==== EXERCISE INPUTS ====

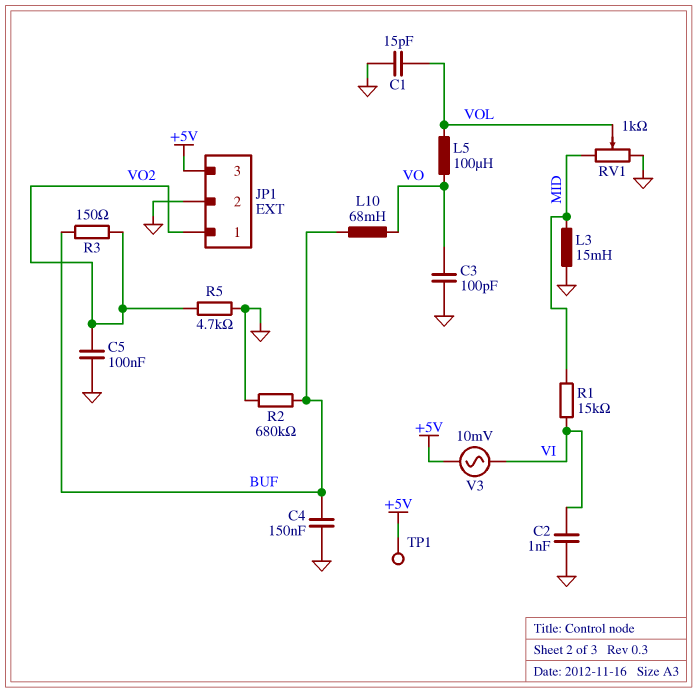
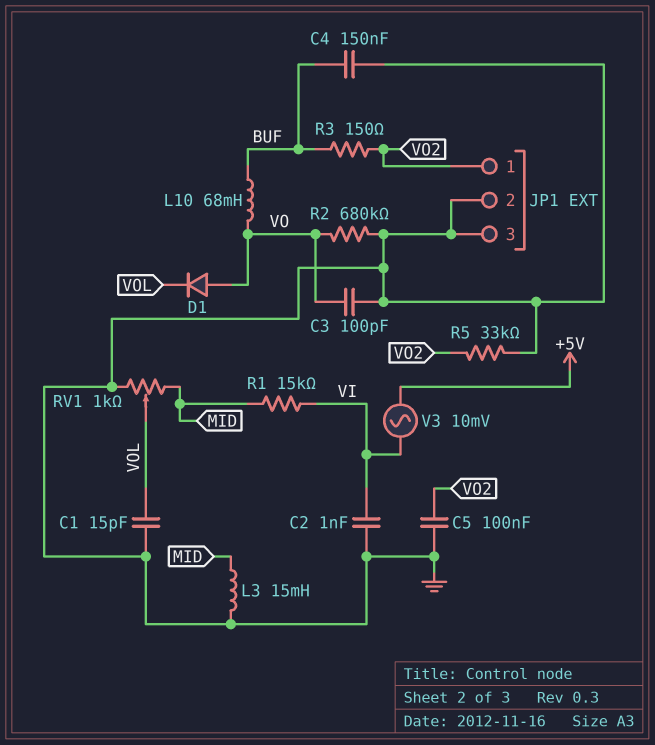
D1: none -> diode (A VO, K VOL)
JP1 pin 3: +5V -> GND
L5: 100uH (VO, VOL) -> none
R2: 680k (BUF, GND) -> 680k (GND, VO)
R5: 4.7k (GND, VO2) -> 33k (GND, VO2)
TP1: test point (+5V) -> none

====

YOUR ASSIGNMENT:
Write the listing out exactly, apart from its pictures.

ANSWER:
D1: none -> diode (A VO, K VOL)
JP1 pin 3: +5V -> GND
L5: 100uH (VO, VOL) -> none
R2: 680k (BUF, GND) -> 680k (GND, VO)
R5: 4.7k (GND, VO2) -> 33k (GND, VO2)
TP1: test point (+5V) -> none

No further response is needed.